### What you will do
Return each line in the entries below that contains the string "kern", matching case.

[Extracted data entries]
:::

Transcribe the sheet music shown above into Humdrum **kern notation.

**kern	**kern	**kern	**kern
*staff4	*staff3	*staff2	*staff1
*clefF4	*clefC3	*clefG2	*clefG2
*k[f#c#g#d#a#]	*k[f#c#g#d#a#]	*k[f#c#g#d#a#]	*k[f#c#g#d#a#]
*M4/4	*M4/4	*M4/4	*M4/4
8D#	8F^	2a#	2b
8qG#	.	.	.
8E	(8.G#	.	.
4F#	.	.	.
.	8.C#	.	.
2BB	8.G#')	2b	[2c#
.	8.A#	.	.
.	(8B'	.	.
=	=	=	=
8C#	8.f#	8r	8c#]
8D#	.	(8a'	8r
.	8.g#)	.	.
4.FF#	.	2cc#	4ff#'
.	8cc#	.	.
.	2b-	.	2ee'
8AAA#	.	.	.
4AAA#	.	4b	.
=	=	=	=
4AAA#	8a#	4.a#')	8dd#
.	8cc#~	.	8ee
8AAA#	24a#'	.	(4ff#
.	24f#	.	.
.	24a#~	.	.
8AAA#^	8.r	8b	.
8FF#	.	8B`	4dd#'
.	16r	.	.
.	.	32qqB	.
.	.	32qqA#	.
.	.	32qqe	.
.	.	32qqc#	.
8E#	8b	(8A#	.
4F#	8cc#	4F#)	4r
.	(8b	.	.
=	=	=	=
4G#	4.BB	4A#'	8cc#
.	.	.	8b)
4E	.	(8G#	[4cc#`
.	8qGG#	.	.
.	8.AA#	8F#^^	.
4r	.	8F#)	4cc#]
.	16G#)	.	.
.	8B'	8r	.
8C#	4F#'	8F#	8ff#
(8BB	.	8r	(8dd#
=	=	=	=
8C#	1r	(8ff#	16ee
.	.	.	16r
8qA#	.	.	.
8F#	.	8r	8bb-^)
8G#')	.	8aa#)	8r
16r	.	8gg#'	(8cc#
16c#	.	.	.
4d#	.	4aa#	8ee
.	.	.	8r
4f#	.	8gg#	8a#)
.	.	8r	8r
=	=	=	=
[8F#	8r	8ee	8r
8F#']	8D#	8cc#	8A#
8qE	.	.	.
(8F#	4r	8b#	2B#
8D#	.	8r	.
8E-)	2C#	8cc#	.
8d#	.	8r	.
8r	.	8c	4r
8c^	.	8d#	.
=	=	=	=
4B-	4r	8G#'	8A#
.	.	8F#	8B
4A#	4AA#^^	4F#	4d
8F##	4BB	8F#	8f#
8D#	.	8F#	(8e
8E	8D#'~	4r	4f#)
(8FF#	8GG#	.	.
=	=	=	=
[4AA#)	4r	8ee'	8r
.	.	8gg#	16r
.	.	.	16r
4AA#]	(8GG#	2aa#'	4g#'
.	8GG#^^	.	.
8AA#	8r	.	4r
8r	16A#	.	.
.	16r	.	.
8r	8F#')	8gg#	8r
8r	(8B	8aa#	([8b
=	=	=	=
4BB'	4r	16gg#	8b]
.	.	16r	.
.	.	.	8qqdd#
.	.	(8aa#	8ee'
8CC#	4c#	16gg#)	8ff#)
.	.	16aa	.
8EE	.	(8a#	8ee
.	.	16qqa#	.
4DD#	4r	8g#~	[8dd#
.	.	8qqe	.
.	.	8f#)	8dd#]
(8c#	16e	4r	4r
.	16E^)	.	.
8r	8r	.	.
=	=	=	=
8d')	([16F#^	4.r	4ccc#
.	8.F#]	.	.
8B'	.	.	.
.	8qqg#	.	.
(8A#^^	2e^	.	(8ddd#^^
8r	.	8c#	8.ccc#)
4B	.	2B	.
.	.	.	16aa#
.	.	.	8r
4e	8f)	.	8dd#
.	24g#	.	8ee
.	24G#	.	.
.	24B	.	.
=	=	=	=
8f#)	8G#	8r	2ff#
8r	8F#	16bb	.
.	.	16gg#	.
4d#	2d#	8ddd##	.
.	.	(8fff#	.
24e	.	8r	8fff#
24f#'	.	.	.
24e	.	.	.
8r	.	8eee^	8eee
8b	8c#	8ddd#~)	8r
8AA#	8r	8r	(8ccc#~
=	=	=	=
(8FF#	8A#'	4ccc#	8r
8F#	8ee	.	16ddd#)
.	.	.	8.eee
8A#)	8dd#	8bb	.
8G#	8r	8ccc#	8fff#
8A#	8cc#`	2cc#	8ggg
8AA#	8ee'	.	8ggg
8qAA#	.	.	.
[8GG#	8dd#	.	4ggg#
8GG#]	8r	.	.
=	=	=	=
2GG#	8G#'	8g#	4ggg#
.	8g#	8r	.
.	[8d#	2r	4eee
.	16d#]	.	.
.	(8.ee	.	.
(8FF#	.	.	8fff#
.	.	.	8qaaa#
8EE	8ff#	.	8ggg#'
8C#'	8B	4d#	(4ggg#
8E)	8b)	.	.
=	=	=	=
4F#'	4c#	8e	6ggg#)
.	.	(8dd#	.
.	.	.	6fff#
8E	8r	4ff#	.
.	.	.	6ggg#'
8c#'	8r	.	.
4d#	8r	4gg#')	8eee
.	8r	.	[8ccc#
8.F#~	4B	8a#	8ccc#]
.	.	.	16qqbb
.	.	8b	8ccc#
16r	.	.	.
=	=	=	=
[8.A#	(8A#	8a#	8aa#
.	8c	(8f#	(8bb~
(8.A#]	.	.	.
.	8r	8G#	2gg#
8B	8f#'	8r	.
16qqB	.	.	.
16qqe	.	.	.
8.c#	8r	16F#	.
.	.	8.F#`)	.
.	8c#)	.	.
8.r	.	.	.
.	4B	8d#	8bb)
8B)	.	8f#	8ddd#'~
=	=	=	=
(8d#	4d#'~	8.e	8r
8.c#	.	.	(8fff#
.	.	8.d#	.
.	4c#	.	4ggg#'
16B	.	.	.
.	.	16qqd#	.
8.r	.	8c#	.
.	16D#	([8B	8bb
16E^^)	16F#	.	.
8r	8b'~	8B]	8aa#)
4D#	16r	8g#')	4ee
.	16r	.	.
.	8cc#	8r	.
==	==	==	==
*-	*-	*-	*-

:::

### Solution to this problem
Transcribe the sheet music shown above into Humdrum **kern notation.
**kern	**kern	**kern	**kern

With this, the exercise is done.